Start of Data section

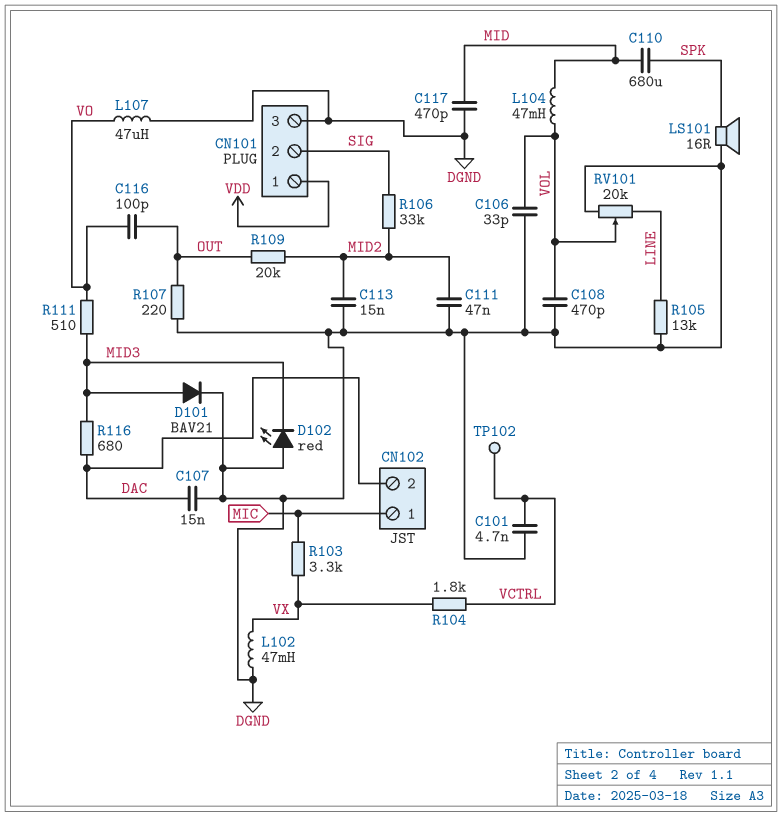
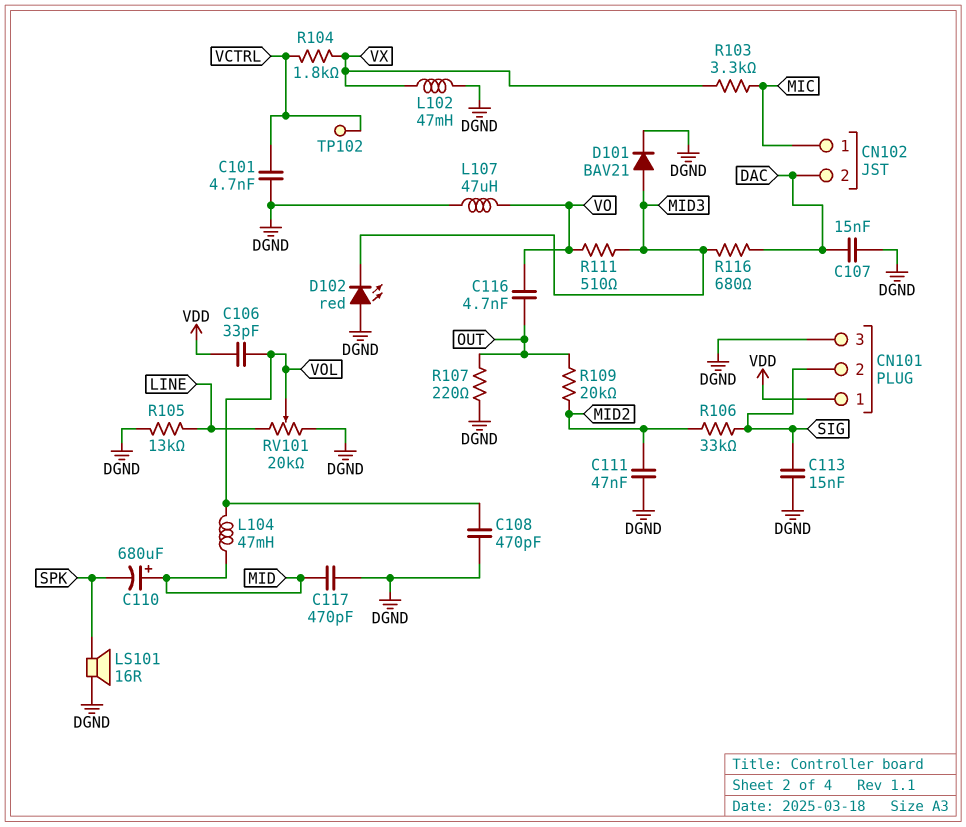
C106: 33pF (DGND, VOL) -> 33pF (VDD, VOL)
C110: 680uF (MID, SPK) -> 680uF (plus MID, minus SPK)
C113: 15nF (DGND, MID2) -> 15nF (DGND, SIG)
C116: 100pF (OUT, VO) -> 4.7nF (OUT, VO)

End of Data section
Start of Data section

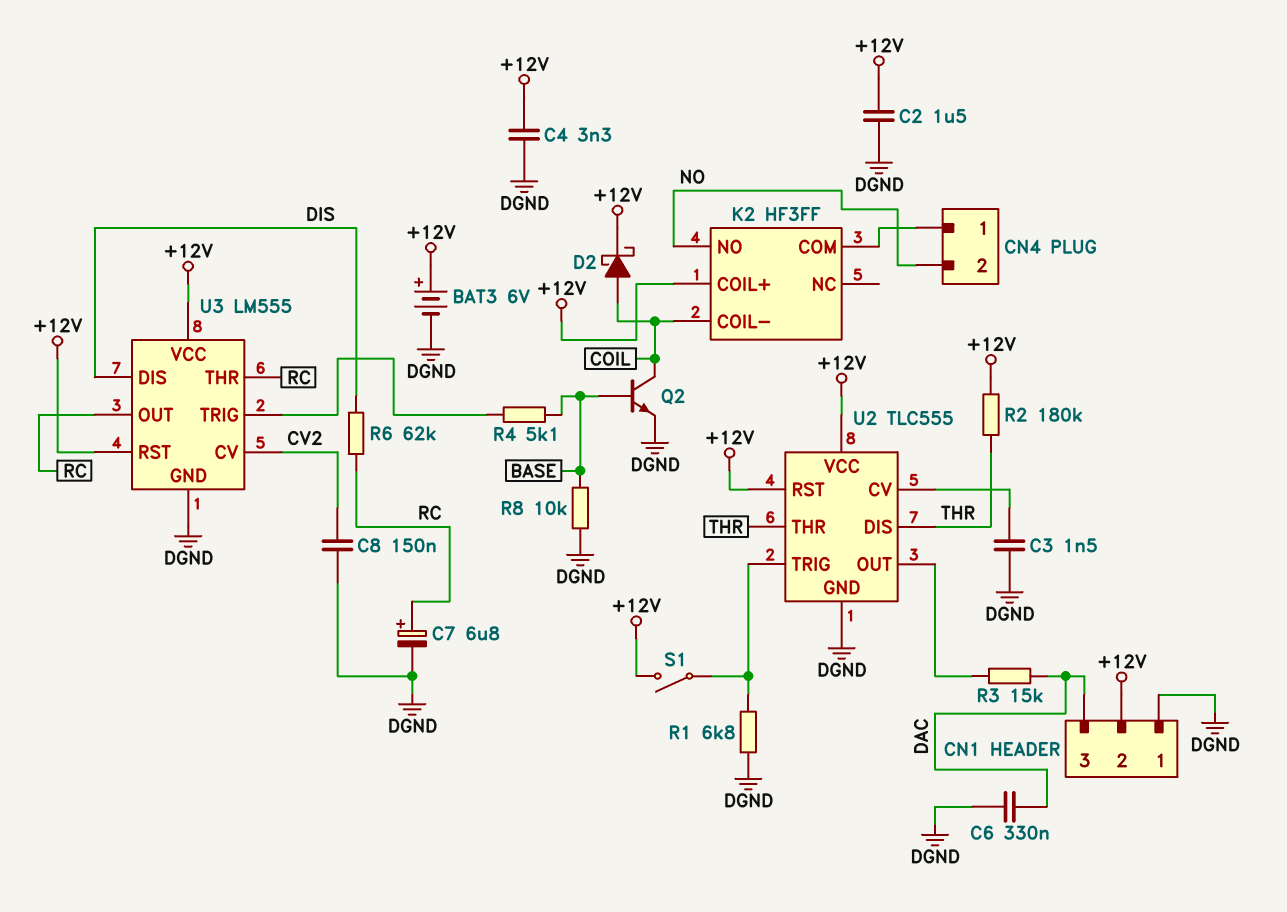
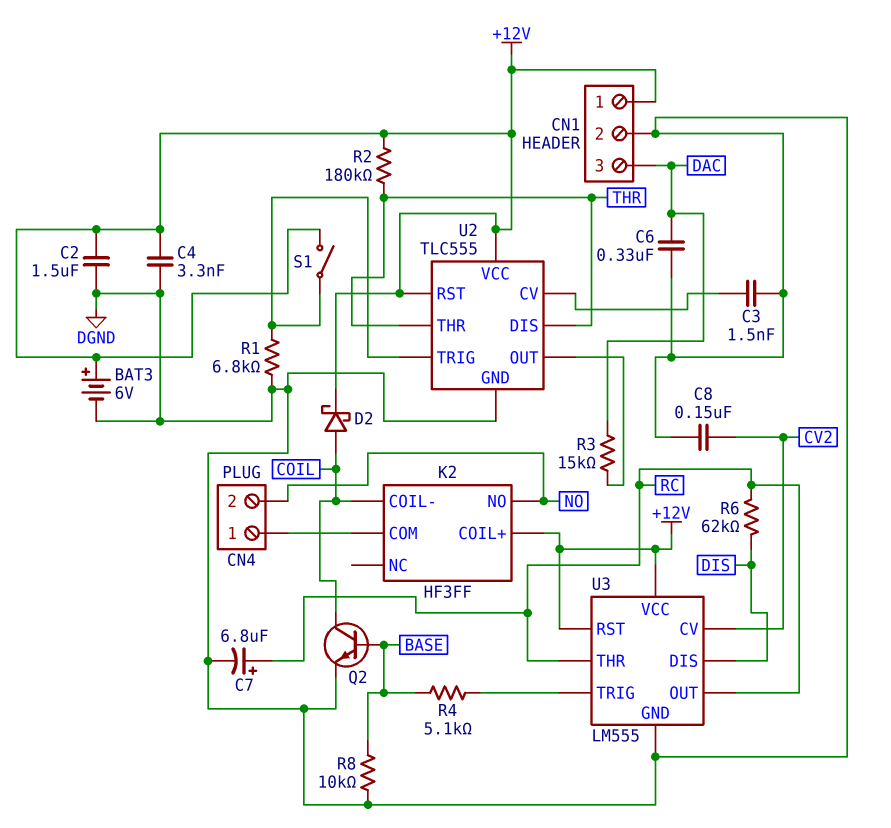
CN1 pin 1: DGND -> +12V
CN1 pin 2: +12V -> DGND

End of Data section

• **Exercise directions**
Please give again the lines above between the line holding "C106: 33pF (DGND, VOL) -> 33pF (VDD, VOL)" and the line holding "C116: 100pF (OUT, VO) -> 4.7nF (OUT, VO)", inclusive, exactly as they are and with nothing added.

• **Task solution**
C106: 33pF (DGND, VOL) -> 33pF (VDD, VOL)
C110: 680uF (MID, SPK) -> 680uF (plus MID, minus SPK)
C113: 15nF (DGND, MID2) -> 15nF (DGND, SIG)
C116: 100pF (OUT, VO) -> 4.7nF (OUT, VO)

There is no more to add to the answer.